▶ _WORKING DATA_:
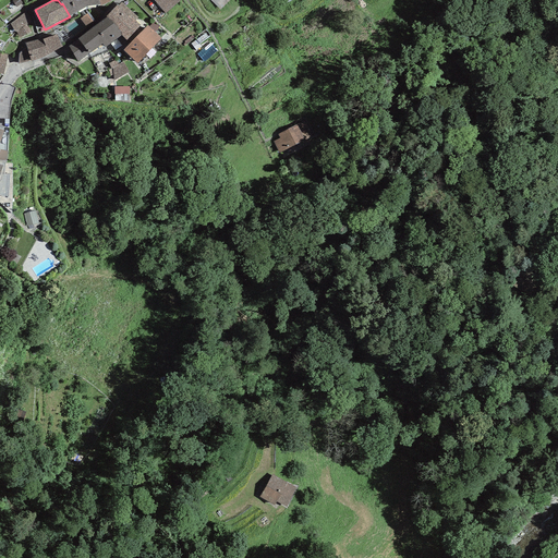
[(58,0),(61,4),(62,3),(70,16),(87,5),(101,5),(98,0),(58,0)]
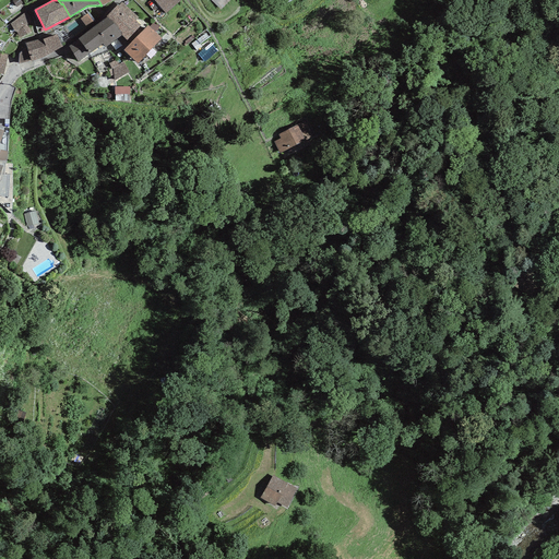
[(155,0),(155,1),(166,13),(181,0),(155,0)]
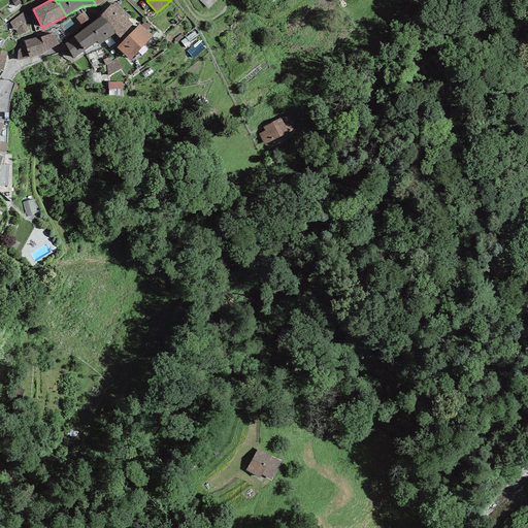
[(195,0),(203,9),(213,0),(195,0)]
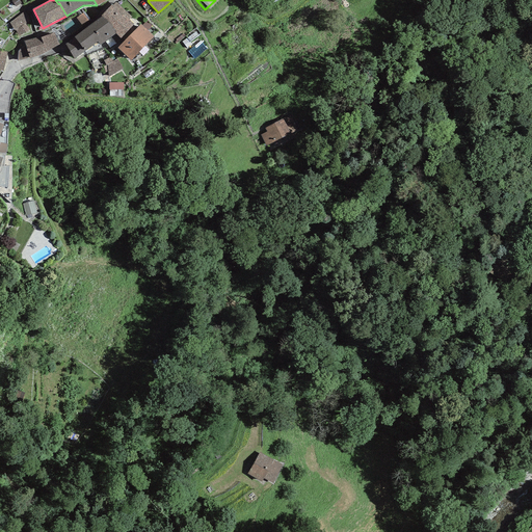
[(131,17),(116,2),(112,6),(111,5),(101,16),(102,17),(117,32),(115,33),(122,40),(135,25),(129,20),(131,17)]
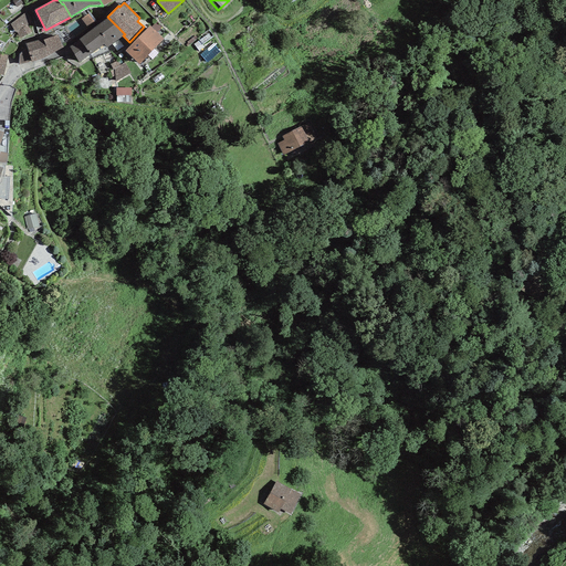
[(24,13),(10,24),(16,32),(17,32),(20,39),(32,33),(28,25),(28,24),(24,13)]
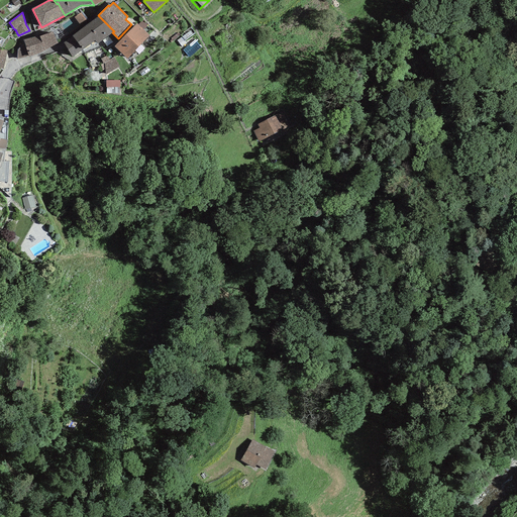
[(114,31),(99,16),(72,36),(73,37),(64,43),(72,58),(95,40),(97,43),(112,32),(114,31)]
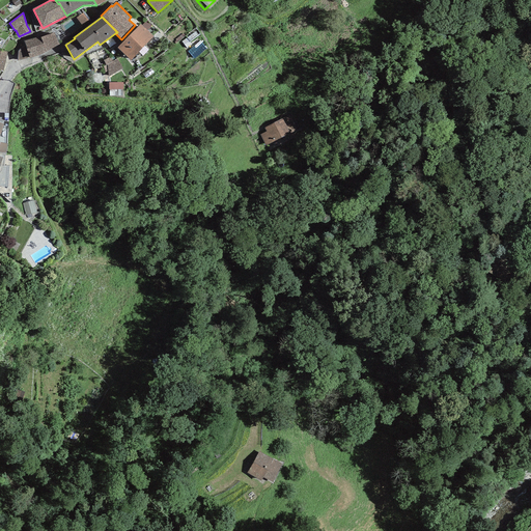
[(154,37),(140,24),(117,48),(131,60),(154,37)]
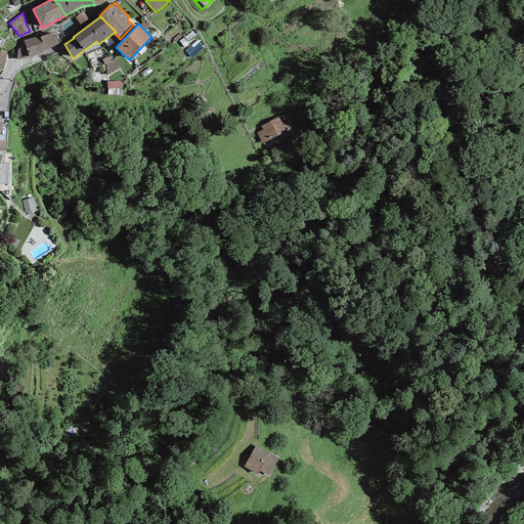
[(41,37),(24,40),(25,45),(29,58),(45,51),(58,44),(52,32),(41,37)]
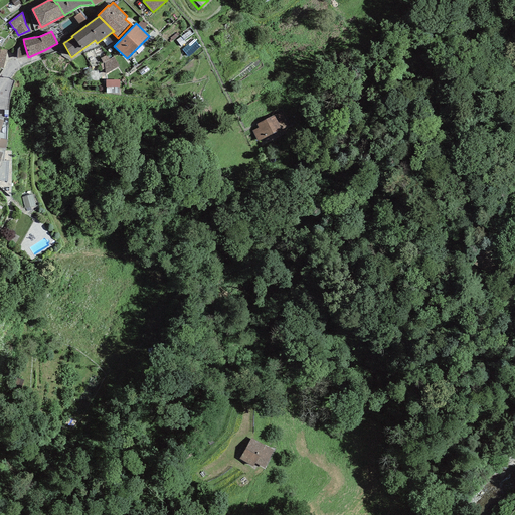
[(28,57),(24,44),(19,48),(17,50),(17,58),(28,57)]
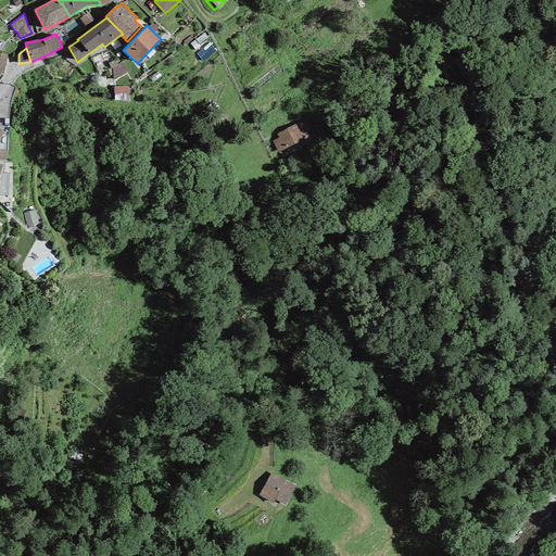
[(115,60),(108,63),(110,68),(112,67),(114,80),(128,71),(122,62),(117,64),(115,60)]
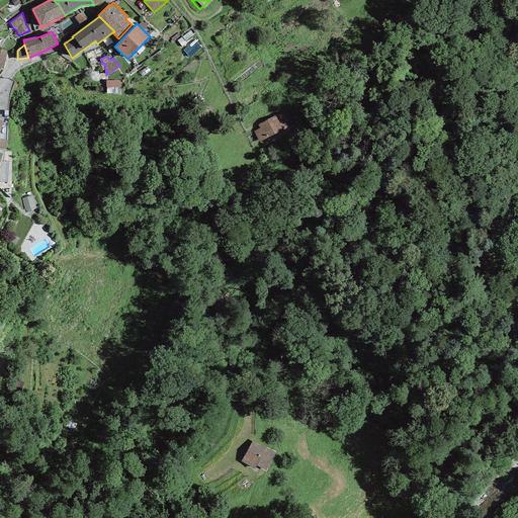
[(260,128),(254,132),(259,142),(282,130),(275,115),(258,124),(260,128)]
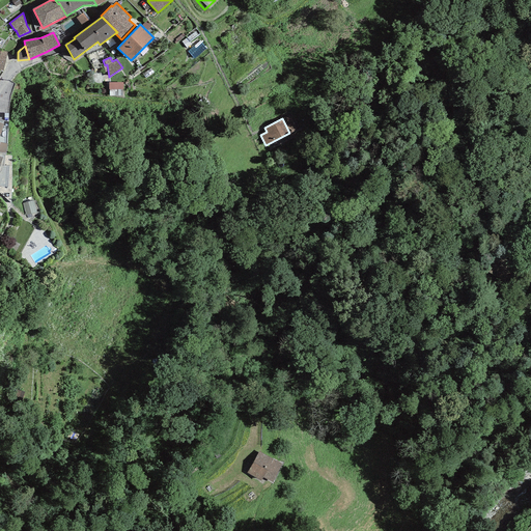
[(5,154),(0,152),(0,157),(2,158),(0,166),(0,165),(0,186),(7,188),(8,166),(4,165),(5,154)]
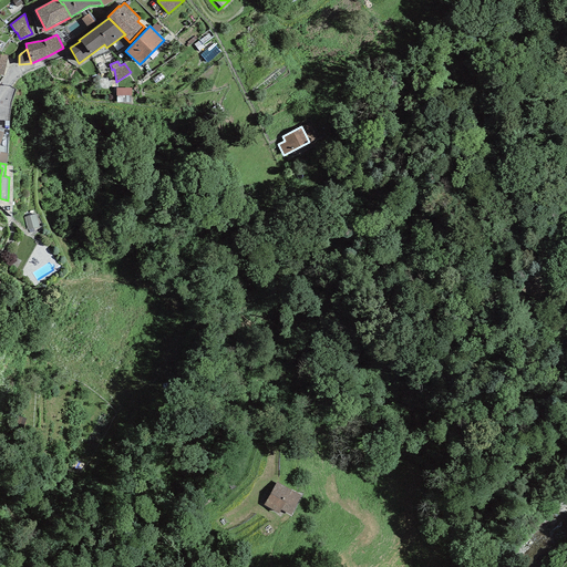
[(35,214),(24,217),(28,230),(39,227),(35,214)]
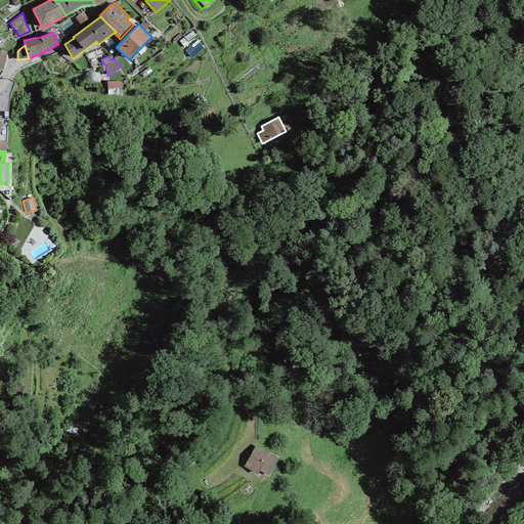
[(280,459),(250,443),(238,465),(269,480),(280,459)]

▶ _WORK REQUEST_:
Give back each line above exactly, with pictures dropped.

▶ _RESULT OF THIS EXERCISE_:
[(58,0),(61,4),(62,3),(70,16),(87,5),(101,5),(98,0),(58,0)]
[(155,0),(155,1),(166,13),(181,0),(155,0)]
[(195,0),(203,9),(213,0),(195,0)]
[(131,17),(116,2),(112,6),(111,5),(101,16),(102,17),(117,32),(115,33),(122,40),(135,25),(129,20),(131,17)]
[(24,13),(10,24),(16,32),(17,32),(20,39),(32,33),(28,25),(28,24),(24,13)]
[(114,31),(99,16),(72,36),(73,37),(64,43),(72,58),(95,40),(97,43),(112,32),(114,31)]
[(154,37),(140,24),(117,48),(131,60),(154,37)]
[(41,37),(24,40),(25,45),(29,58),(45,51),(58,44),(52,32),(41,37)]
[(28,57),(24,44),(19,48),(17,50),(17,58),(28,57)]
[(115,60),(108,63),(110,68),(112,67),(114,80),(128,71),(122,62),(117,64),(115,60)]
[(260,128),(254,132),(259,142),(282,130),(275,115),(258,124),(260,128)]
[(5,154),(0,152),(0,157),(2,158),(0,166),(0,165),(0,186),(7,188),(8,166),(4,165),(5,154)]
[(35,214),(24,217),(28,230),(39,227),(35,214)]
[(280,459),(250,443),(238,465),(269,480),(280,459)]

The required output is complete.